● Information provided

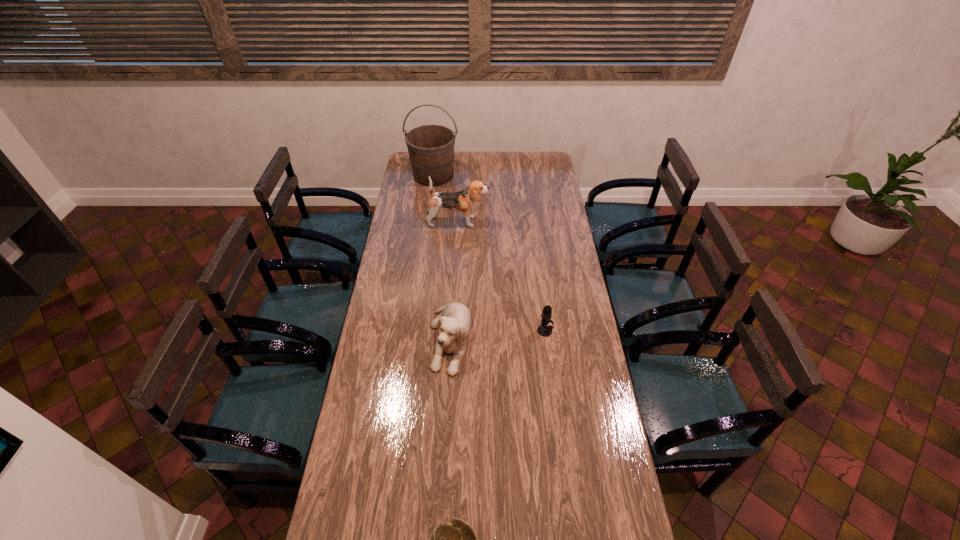
Where is `vacant space that is in between the tallest object and the rightmost object`? vacant space that is in between the tallest object and the rightmost object is located at coordinates (490, 253).

Locate an element on the screen. This screenshot has height=540, width=960. free area in between the rightmost object and the tallest object is located at coordinates (490, 253).

Identify the location of free space between the fourth tallest object and the third shortest object. (497, 335).

I want to click on free space between the shorter puppy and the microphone, so click(497, 335).

Choose which object is the third nearest neighbor to the bucket. Please provide its 2D coordinates. Your answer should be formatted as a tuple, i.e. [(x, y)], where the tuple contains the x and y coordinates of a point satisfying the conditions above.

[(544, 330)]

At what (x,y) coordinates should I click in order to perform the action: click on object that ranks as the fourth closest to the nearest object. Please return your answer as a coordinate pair (x, y). Image resolution: width=960 pixels, height=540 pixels. Looking at the image, I should click on (431, 147).

Locate an element on the screen. Image resolution: width=960 pixels, height=540 pixels. free space that satisfies the following two spatial constraints: 1. at the face of the fourth nearest object; 2. on the front-facing side of the shorter puppy is located at coordinates (451, 339).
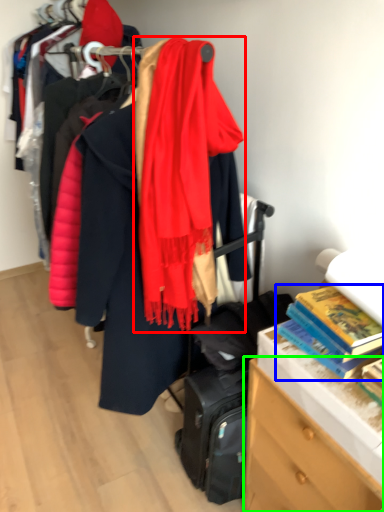
Question: Which object is the closest to the scarf (highlighted by a red box)? Choose among these: book (highlighted by a blue box) or chest of drawers (highlighted by a green box).

Choices:
 (A) book
 (B) chest of drawers

Answer: (A)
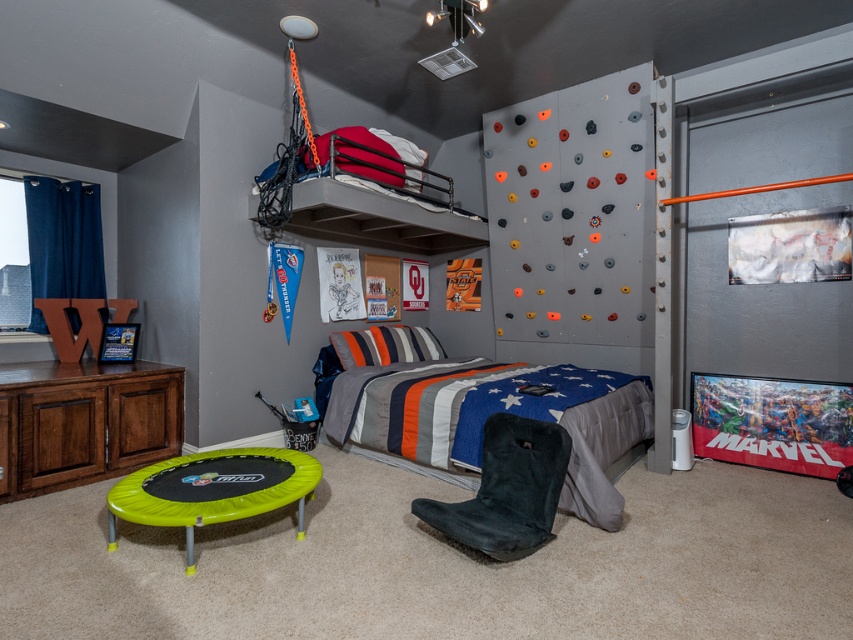
You are standing at the entrance of the bedroom and want to find the striped fabric bed at center. According to the coordinates provided, in which direction should you look to locate it?

The striped fabric bed at center is located at coordinates point (489, 413), which means it is positioned to the right and slightly above the center of the room.

You are a parent setting up a child safety gate in the bedroom. The gate needs to be placed between the brown wood dresser at lower left and the matte black bunk bed at upper center. Based on their positions, where should the gate be installed?

The brown wood dresser at lower left is below the matte black bunk bed at upper center, so the gate should be installed between them horizontally to separate the lower and upper areas of the bedroom.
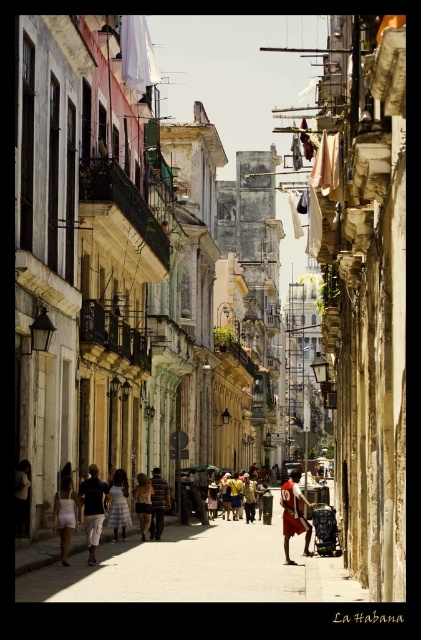
You are a photographer standing in the alleyway in La Habana, Cuba. You notice two people dressed in dark brown pants at center and white lace dress at center. Which person is positioned higher up in the scene?

The dark brown pants at center is located above the white lace dress at center, so the person wearing the dark brown pants at center is positioned higher up in the scene.

From the picture: You are a photographer standing in the middle of the matte concrete alley at center. You want to capture a photo of the red fabric shorts at center without including the alley in the background. Is the size of the alley a problem for your shot?

The matte concrete alley at center is larger in size than the red fabric shorts at center, so the alley might still be visible in the background unless you adjust your angle or zoom in to focus solely on the red fabric shorts at center.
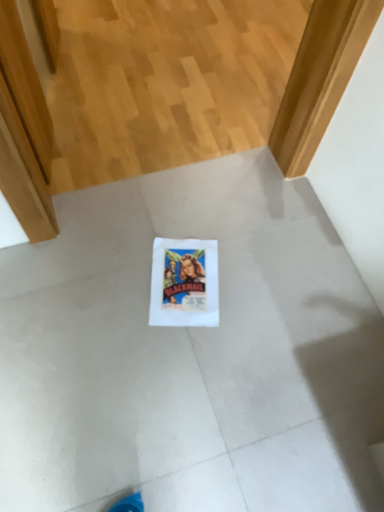
Question: Should I look upward or downward to see white paper flyer at center?

Choices:
 (A) down
 (B) up

Answer: (A)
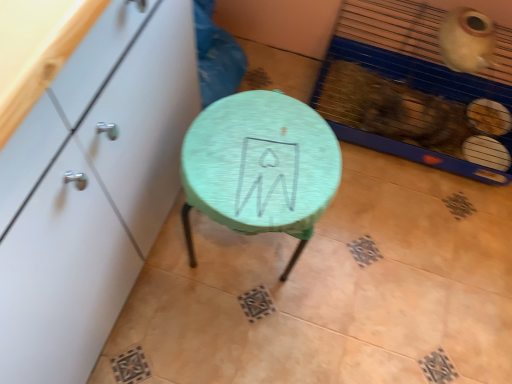
What do you see at coordinates (260, 167) in the screenshot? I see `mint green fabric stool at center` at bounding box center [260, 167].

Identify the location of mint green fabric stool at center. Image resolution: width=512 pixels, height=384 pixels. (260, 167).

Where is `mint green fabric stool at center`? The width and height of the screenshot is (512, 384). mint green fabric stool at center is located at coordinates (260, 167).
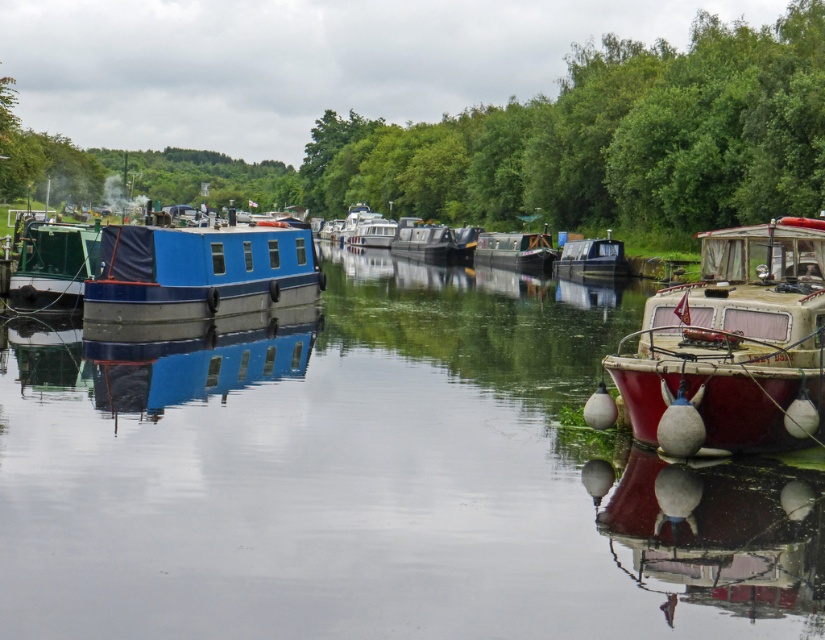
What is the 2D coordinate of the metallic gray cabin cruiser at center?

The metallic gray cabin cruiser at center is located at the 2D coordinate point of (x=592, y=259).

You are a tour guide leading a group along the canal path. You want to inform your group about the distance between the rustic wood boat at right and the metallic gray cabin cruiser at center. How far apart are they?

The rustic wood boat at right is 165.84 feet away from the metallic gray cabin cruiser at center.

You are a photographer positioned on the left bank of the canal. You want to capture both the metallic gray cabin cruiser at center and the blue painted wooden boat at center in a single shot. Which boat should you aim your camera towards first to ensure both are in frame?

You should aim your camera towards the blue painted wooden boat at center first since the metallic gray cabin cruiser at center is to the right of it, ensuring both are included in the frame.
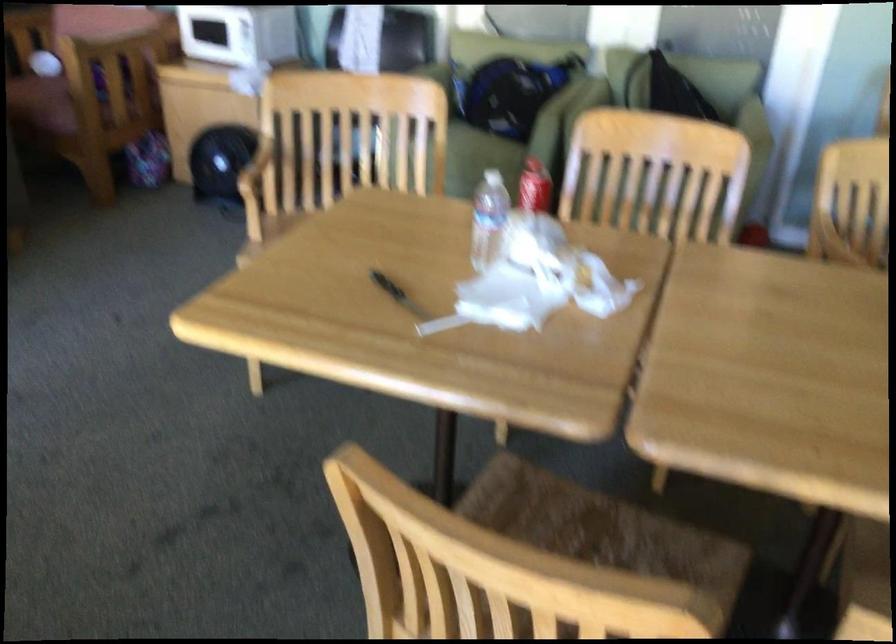
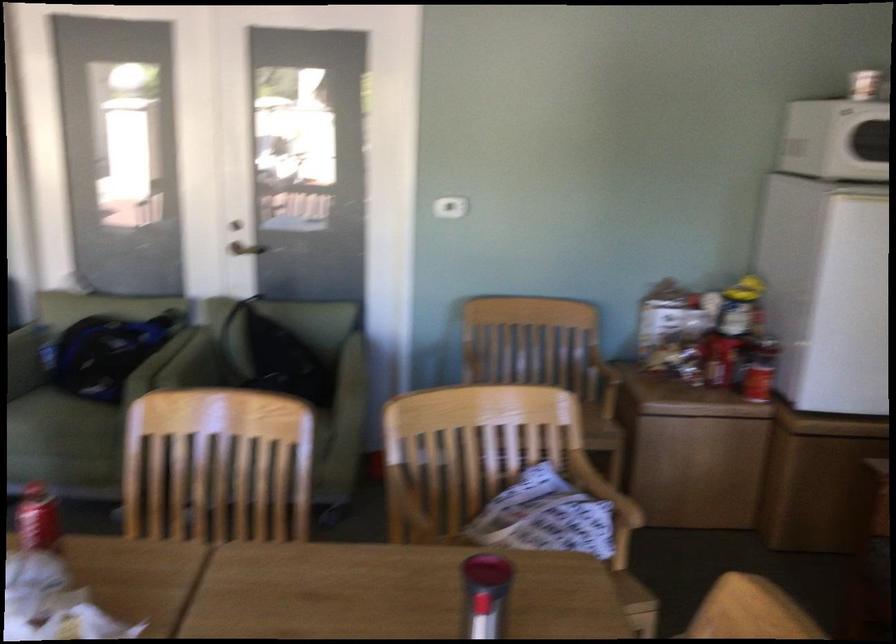
Question: I am providing you with two images of the same scene from different viewpoints. After the viewpoint changes to image2, which objects are now occluded?

Choices:
 (A) metal door handle
 (B) wooden cabinet lid
 (C) small white can
 (D) none of these

Answer: (D)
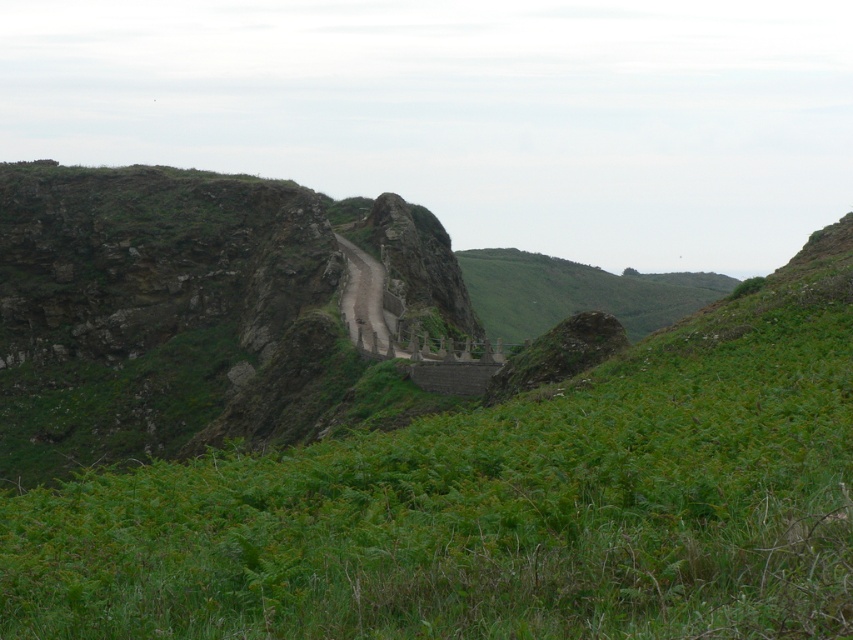
Does green leafy grass at center have a lesser height compared to dull gray stone at center?

Correct, green leafy grass at center is not as tall as dull gray stone at center.

I want to click on green leafy grass at center, so click(x=498, y=504).

The width and height of the screenshot is (853, 640). What are the coordinates of `green leafy grass at center` in the screenshot? It's located at (498, 504).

● What the task requires
Could you rewrite the part of the data that opens with the line containing "Question: Which object" and closes with the line containing "You are a photographer standing in the alleyway", swapping "bedroom" for "guest room" and keeping everything else the same? Leave the pictures out of your answer.

● Written answer
Question: Which object is the closest to the scarf (highlighted by a red box)? Choose among these: book (highlighted by a blue box) or chest of drawers (highlighted by a green box).

Choices:
 (A) book
 (B) chest of drawers

Answer: (A)
You are standing at the entrance of the guest room and want to find the striped fabric bed at center. According to the coordinates provided, in which direction should you look to locate it?

The striped fabric bed at center is located at coordinates point (489, 413), which means it is positioned to the right and slightly above the center of the room.

You are a parent setting up a child safety gate in the guest room. The gate needs to be placed between the brown wood dresser at lower left and the matte black bunk bed at upper center. Based on their positions, where should the gate be installed?

The brown wood dresser at lower left is below the matte black bunk bed at upper center, so the gate should be installed between them horizontally to separate the lower and upper areas of the guest room.
You are a photographer standing in the alleyway in La Habana, Cuba. You notice two people dressed in dark brown pants at center and white lace dress at center. Which person is positioned higher up in the scene?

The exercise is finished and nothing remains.